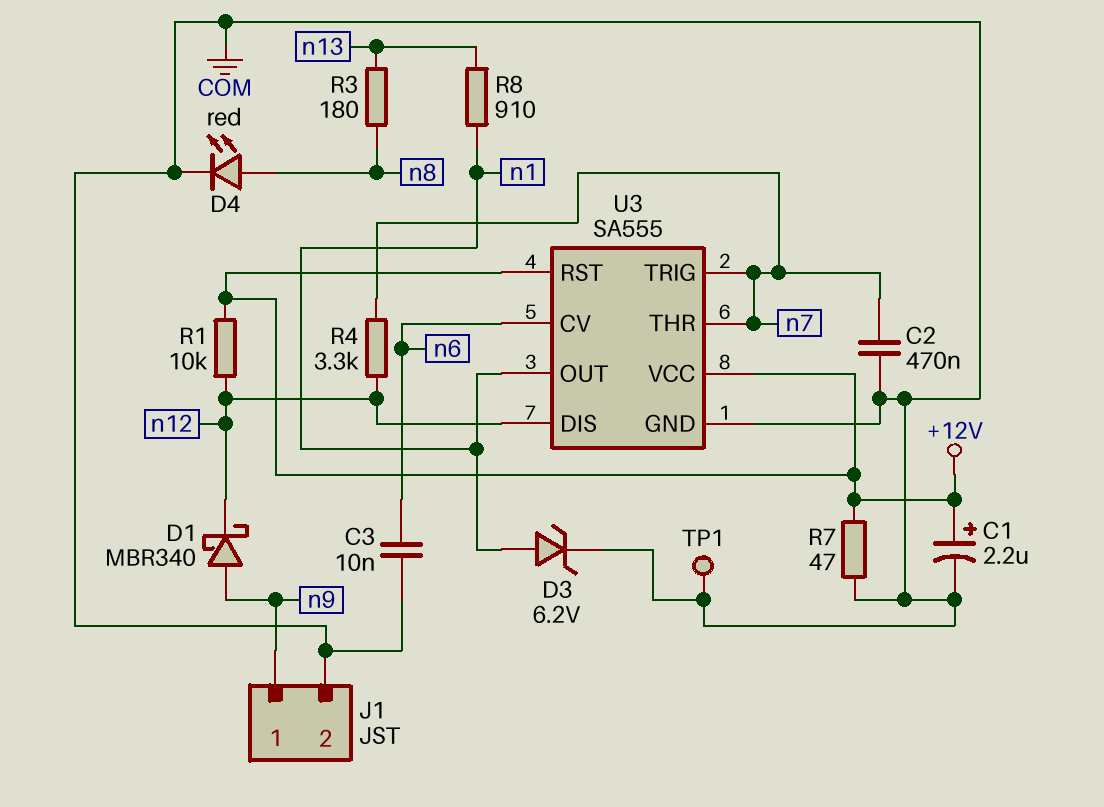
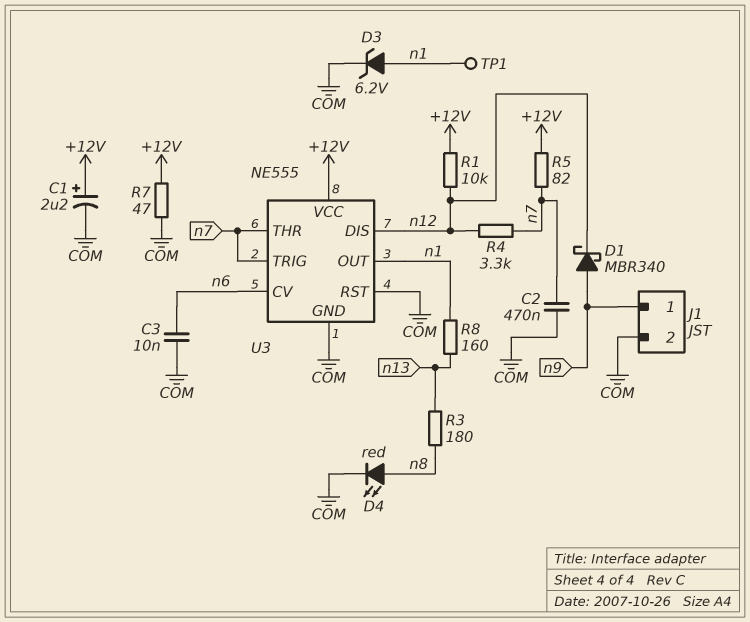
R5: none -> 82 (+12V, n7)
R8: 910 (n1, n13) -> 160 (n1, n13)
TP1: test point (COM) -> test point (n1)
U3: SA555 -> NE555
U3 pin RST: +12V -> COM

## [Task details]
Quote the lines of the listing above that run from the line with "R8: 910 (n1, n13) -> 160 (n1, n13)" through its last line, both included, and nothing else.

## [Finished exercise]
R8: 910 (n1, n13) -> 160 (n1, n13)
TP1: test point (COM) -> test point (n1)
U3: SA555 -> NE555
U3 pin RST: +12V -> COM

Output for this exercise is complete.